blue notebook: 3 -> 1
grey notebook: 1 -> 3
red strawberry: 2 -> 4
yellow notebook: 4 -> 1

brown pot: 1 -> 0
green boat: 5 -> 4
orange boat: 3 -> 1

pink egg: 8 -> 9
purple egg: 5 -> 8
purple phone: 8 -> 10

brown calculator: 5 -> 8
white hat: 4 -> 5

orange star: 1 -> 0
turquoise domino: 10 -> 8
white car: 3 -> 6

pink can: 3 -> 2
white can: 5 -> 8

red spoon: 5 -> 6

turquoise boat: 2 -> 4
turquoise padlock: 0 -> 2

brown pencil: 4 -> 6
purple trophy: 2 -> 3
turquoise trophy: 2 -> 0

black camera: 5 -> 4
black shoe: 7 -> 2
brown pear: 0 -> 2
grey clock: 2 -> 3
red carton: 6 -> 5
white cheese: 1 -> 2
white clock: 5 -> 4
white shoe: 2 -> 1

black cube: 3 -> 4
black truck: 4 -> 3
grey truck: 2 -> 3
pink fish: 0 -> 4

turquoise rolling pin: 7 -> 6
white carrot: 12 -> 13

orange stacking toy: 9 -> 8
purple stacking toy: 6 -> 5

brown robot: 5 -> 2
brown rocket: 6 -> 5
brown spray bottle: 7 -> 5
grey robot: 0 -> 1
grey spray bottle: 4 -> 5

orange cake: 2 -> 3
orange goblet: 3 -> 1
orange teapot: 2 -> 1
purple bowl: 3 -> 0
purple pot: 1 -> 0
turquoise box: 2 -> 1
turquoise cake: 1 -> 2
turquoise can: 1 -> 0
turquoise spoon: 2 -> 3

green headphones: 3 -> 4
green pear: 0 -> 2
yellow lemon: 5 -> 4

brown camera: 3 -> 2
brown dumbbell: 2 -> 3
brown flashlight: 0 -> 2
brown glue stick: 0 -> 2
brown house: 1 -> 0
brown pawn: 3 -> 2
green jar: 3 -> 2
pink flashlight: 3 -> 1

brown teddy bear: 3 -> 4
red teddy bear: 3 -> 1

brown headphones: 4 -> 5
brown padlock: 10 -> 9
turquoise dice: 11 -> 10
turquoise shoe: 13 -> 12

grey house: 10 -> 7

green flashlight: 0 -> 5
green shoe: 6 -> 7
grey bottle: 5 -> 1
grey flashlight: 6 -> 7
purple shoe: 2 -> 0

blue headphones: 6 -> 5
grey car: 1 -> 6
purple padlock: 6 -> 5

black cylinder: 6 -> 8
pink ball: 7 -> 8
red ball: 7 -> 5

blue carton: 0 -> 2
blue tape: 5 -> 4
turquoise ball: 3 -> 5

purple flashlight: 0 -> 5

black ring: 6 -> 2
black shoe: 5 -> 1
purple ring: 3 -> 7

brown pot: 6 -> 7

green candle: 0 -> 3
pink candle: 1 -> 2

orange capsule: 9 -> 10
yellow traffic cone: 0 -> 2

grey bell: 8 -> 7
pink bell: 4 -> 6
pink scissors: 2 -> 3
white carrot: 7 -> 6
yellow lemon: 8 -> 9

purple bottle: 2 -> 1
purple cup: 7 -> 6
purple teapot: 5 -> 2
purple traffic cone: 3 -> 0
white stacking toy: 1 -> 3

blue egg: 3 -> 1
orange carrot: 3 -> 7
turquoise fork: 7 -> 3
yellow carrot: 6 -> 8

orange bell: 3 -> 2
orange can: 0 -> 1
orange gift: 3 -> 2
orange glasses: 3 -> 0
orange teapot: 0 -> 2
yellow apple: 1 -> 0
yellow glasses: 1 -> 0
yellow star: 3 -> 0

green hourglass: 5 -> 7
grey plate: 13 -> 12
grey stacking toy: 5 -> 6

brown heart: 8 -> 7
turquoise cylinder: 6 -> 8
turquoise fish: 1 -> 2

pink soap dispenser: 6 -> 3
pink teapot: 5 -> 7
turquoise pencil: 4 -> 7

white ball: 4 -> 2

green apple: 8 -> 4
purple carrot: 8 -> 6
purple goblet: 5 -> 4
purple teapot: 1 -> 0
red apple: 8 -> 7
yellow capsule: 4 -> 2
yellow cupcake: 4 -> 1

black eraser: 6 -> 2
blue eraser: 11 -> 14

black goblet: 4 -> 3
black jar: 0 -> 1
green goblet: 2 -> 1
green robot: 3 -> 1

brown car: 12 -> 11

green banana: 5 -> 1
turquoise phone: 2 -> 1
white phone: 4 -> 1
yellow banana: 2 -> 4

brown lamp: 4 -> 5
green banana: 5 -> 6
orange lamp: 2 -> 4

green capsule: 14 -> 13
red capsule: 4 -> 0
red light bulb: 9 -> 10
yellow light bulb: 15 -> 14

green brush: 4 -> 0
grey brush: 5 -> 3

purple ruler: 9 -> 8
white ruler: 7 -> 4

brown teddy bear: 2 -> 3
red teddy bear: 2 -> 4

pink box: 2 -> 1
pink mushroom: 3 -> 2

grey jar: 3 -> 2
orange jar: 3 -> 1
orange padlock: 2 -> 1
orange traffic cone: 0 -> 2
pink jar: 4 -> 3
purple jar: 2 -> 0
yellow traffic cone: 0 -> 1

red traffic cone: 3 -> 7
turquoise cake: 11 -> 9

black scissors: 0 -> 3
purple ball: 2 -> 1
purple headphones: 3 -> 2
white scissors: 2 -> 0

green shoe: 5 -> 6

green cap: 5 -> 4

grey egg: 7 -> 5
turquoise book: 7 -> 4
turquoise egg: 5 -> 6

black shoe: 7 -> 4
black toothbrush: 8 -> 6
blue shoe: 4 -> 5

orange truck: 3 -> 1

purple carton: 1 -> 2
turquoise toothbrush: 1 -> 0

Task statement: Output an exact copy of the lines beginning at the one that holds "black scissors: 0 -> 3" and running through the final line of the records.

Your solution:
black scissors: 0 -> 3
purple ball: 2 -> 1
purple headphones: 3 -> 2
white scissors: 2 -> 0

green shoe: 5 -> 6

green cap: 5 -> 4

grey egg: 7 -> 5
turquoise book: 7 -> 4
turquoise egg: 5 -> 6

black shoe: 7 -> 4
black toothbrush: 8 -> 6
blue shoe: 4 -> 5

orange truck: 3 -> 1

purple carton: 1 -> 2
turquoise toothbrush: 1 -> 0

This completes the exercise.